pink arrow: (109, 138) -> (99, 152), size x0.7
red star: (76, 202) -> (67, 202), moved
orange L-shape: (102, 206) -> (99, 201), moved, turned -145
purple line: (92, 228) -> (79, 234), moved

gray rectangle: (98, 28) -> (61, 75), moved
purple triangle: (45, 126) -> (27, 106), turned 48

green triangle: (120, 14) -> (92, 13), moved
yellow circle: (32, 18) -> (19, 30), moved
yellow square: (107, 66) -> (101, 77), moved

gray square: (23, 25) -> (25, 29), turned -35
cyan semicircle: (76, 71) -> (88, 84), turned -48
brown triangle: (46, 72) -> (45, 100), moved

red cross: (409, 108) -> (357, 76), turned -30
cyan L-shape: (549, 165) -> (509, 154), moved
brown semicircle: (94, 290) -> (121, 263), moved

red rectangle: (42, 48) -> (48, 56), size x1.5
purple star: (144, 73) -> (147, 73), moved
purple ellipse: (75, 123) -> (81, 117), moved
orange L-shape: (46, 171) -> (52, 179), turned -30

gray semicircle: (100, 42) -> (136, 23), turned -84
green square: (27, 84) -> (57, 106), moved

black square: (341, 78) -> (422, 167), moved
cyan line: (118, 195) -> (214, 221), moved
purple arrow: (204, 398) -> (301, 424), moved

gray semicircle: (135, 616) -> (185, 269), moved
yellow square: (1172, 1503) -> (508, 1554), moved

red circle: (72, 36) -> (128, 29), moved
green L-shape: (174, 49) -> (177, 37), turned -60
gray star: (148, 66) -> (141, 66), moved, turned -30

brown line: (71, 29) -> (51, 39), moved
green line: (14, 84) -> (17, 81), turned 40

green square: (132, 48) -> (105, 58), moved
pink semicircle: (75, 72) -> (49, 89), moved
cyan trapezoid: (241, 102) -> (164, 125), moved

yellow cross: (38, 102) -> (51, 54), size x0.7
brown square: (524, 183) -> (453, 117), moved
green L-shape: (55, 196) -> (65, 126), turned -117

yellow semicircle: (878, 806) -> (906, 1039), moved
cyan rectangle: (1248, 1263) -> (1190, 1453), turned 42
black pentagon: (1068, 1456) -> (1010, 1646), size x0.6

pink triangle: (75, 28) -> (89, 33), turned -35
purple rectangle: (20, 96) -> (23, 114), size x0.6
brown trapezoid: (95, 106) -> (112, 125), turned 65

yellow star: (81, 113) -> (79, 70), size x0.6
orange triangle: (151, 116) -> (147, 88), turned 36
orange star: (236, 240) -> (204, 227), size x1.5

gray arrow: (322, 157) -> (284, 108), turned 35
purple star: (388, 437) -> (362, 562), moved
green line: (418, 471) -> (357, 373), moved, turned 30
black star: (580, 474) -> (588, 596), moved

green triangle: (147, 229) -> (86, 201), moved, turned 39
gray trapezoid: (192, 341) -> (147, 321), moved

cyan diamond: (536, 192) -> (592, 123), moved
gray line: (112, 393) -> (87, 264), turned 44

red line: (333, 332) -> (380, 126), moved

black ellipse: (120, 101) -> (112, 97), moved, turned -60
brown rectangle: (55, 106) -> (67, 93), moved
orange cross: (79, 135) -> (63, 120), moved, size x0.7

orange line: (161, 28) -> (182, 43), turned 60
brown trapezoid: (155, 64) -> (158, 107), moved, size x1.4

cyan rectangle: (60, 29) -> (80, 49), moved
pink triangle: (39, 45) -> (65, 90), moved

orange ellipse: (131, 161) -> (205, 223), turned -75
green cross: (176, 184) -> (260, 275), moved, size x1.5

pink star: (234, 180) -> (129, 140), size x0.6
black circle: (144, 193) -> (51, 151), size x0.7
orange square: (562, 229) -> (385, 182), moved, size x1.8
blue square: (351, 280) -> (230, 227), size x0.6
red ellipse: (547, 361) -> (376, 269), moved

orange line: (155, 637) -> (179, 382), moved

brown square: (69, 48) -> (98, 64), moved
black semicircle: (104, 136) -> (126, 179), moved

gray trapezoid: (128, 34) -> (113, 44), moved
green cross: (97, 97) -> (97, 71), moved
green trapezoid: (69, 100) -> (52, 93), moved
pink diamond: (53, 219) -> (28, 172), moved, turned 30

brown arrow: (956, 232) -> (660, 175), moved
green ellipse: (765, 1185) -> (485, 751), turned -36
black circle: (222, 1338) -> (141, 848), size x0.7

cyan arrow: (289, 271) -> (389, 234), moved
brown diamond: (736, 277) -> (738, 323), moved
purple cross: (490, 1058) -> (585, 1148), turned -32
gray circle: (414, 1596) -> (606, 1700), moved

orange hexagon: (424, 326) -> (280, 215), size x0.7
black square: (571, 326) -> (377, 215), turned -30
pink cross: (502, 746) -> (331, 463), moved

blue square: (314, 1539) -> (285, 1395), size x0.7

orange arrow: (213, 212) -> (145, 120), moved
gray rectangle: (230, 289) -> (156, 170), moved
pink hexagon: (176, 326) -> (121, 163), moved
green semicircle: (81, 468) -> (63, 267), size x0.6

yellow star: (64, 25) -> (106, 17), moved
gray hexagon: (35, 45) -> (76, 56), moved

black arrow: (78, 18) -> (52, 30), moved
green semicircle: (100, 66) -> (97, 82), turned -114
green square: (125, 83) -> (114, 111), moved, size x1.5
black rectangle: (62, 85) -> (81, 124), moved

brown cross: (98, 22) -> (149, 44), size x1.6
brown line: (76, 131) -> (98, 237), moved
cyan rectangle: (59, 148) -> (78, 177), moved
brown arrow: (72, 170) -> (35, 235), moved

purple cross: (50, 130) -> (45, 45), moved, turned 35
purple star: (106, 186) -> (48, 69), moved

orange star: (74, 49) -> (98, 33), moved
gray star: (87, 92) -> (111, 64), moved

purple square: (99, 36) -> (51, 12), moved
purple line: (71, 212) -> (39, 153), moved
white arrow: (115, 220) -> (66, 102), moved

══════════

Retype exactly, and only, the lines that run from the one with "purple square: (99, 36) -> (51, 12), moved" through the final line of the entries.

purple square: (99, 36) -> (51, 12), moved
purple line: (71, 212) -> (39, 153), moved
white arrow: (115, 220) -> (66, 102), moved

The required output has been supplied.